## Collected data entries:
-=-=-
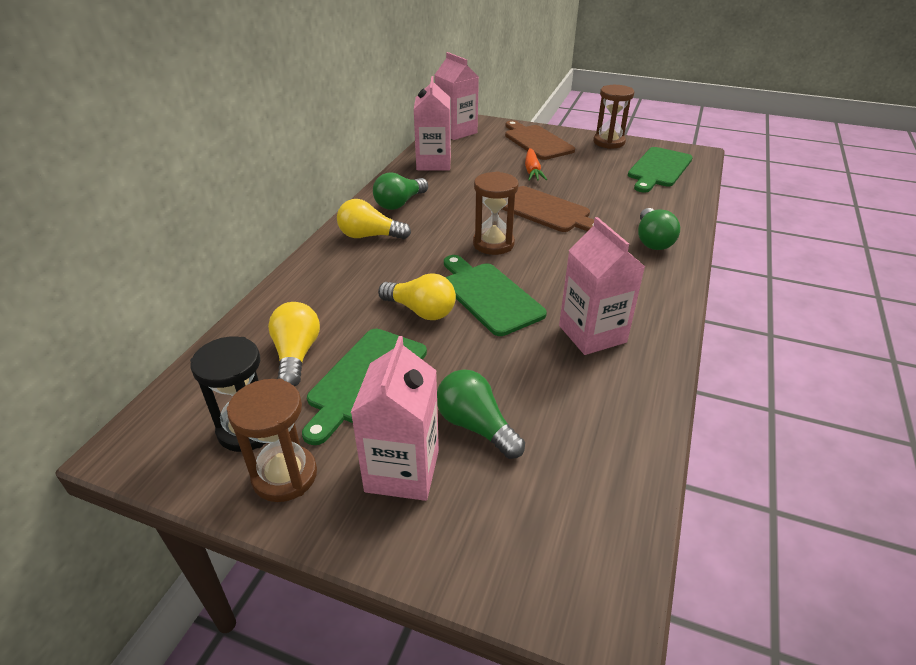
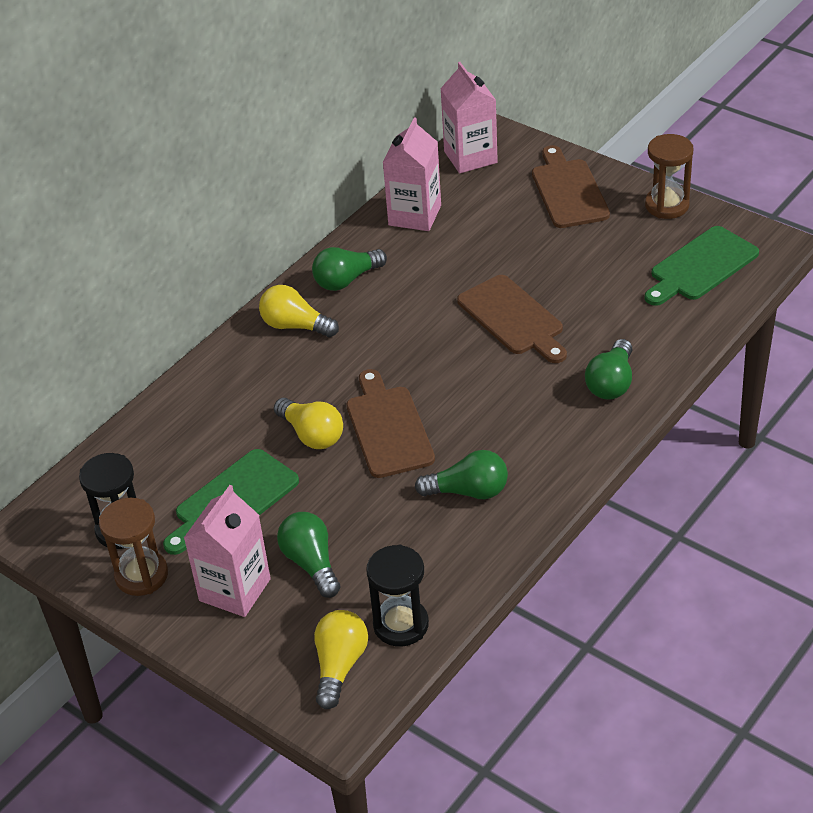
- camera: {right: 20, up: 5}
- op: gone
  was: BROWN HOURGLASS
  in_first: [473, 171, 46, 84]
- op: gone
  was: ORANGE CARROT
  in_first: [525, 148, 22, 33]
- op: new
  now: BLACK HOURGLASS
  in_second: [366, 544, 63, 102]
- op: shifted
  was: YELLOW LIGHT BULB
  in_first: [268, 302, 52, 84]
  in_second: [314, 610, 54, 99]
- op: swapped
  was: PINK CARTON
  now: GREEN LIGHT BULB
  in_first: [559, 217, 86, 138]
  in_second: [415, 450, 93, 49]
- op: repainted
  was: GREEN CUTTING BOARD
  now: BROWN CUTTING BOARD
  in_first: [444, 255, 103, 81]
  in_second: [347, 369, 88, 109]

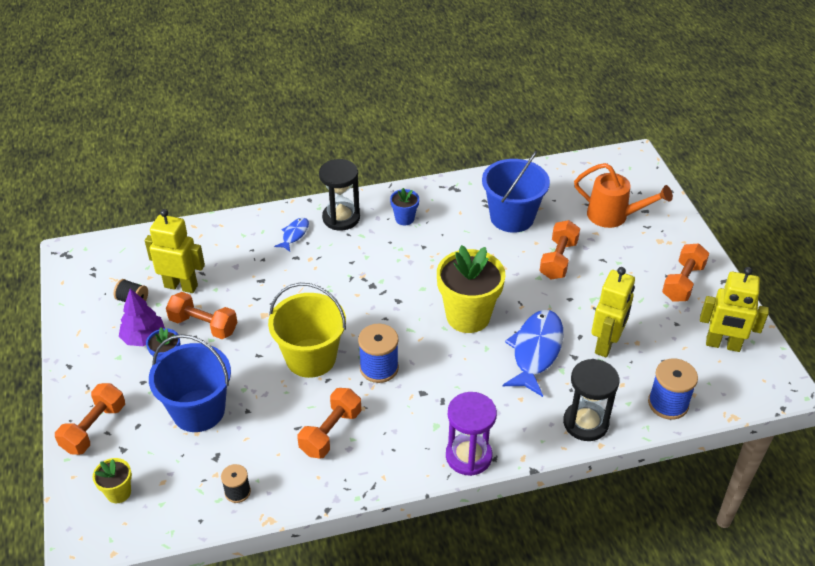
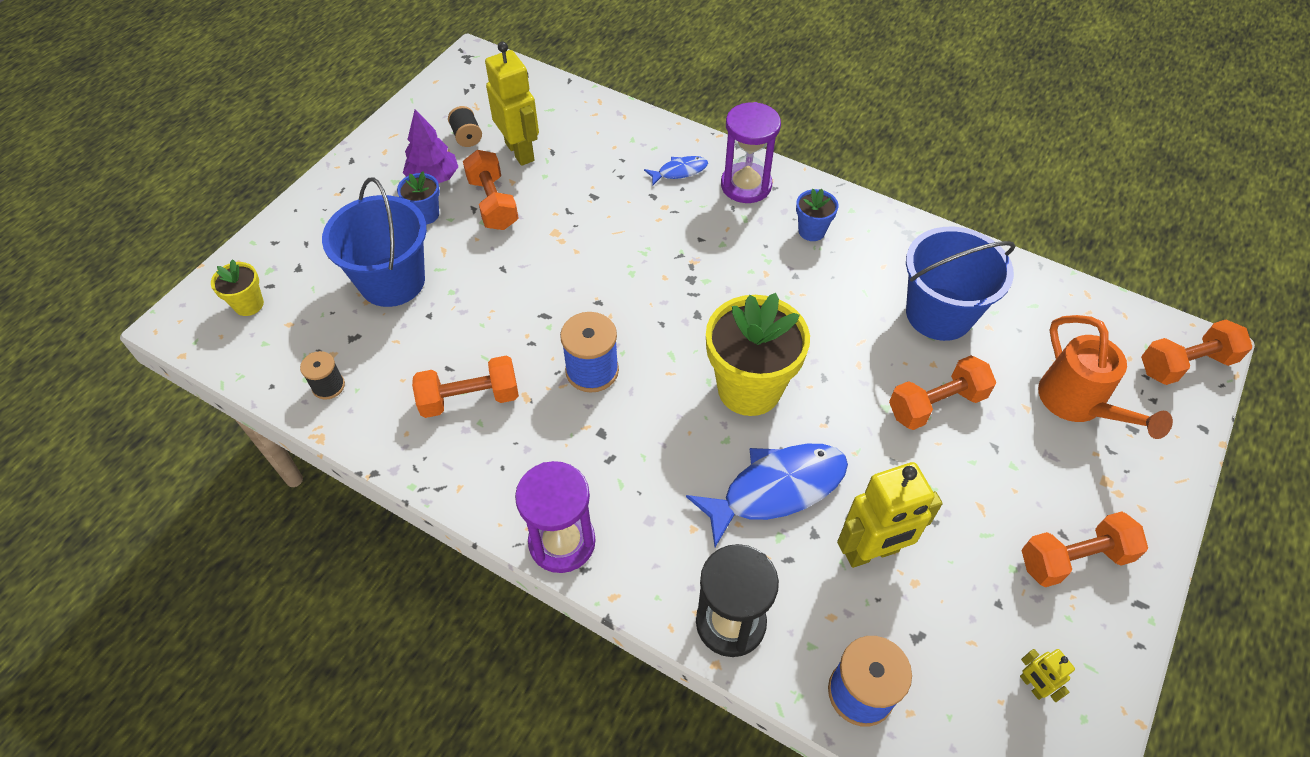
- camera: {right: 45, up: 10}
- op: gone
  was: YELLOW BUCKET
  in_first: [268, 283, 78, 95]
- op: shifted
  was: ORANGE DUMBBELL
  in_first: [55, 383, 70, 72]
  in_second: [1141, 320, 111, 65]
- op: repainted
  was: BLACK HOURGLASS
  now: PURPLE HOURGLASS
  in_first: [319, 159, 41, 71]
  in_second: [721, 102, 60, 101]
- op: scaled
  was: YELLOW ROBOT
  in_first: [700, 267, 69, 85]
  in_second: [1020, 649, 55, 53]
  ratio: 0.47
-=-=-
## TASK DIRECTIONS:
Please transcribe each entry exactly and exclude any image it contains.

## WRITTEN ANSWER:
- camera: {right: 20, up: 5}
- op: gone
  was: BROWN HOURGLASS
  in_first: [473, 171, 46, 84]
- op: gone
  was: ORANGE CARROT
  in_first: [525, 148, 22, 33]
- op: new
  now: BLACK HOURGLASS
  in_second: [366, 544, 63, 102]
- op: shifted
  was: YELLOW LIGHT BULB
  in_first: [268, 302, 52, 84]
  in_second: [314, 610, 54, 99]
- op: swapped
  was: PINK CARTON
  now: GREEN LIGHT BULB
  in_first: [559, 217, 86, 138]
  in_second: [415, 450, 93, 49]
- op: repainted
  was: GREEN CUTTING BOARD
  now: BROWN CUTTING BOARD
  in_first: [444, 255, 103, 81]
  in_second: [347, 369, 88, 109]

- camera: {right: 45, up: 10}
- op: gone
  was: YELLOW BUCKET
  in_first: [268, 283, 78, 95]
- op: shifted
  was: ORANGE DUMBBELL
  in_first: [55, 383, 70, 72]
  in_second: [1141, 320, 111, 65]
- op: repainted
  was: BLACK HOURGLASS
  now: PURPLE HOURGLASS
  in_first: [319, 159, 41, 71]
  in_second: [721, 102, 60, 101]
- op: scaled
  was: YELLOW ROBOT
  in_first: [700, 267, 69, 85]
  in_second: [1020, 649, 55, 53]
  ratio: 0.47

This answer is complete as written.